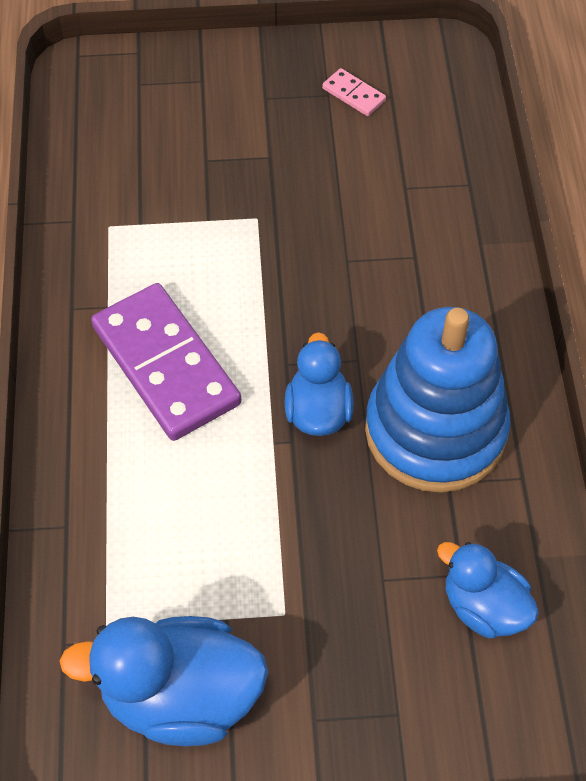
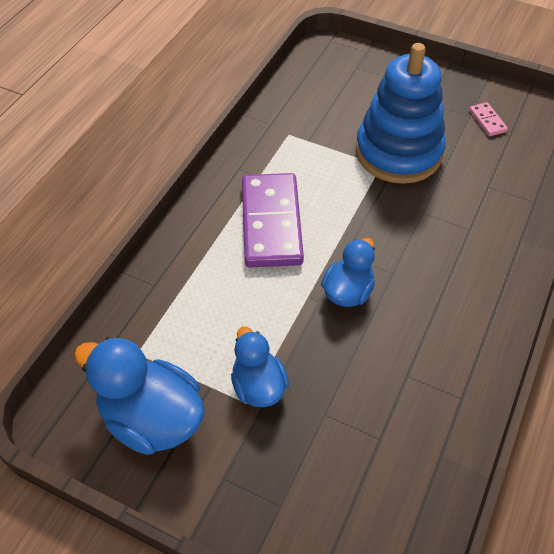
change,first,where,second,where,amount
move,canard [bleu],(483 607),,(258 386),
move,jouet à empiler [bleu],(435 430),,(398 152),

WHAT YOU SHOULD DO:
All of the data above needs to be retyped exactly, with the pictures removed.

EXPECTED OUTPUT:
change,first,where,second,where,amount
move,canard [bleu],(483 607),,(258 386),
move,jouet à empiler [bleu],(435 430),,(398 152),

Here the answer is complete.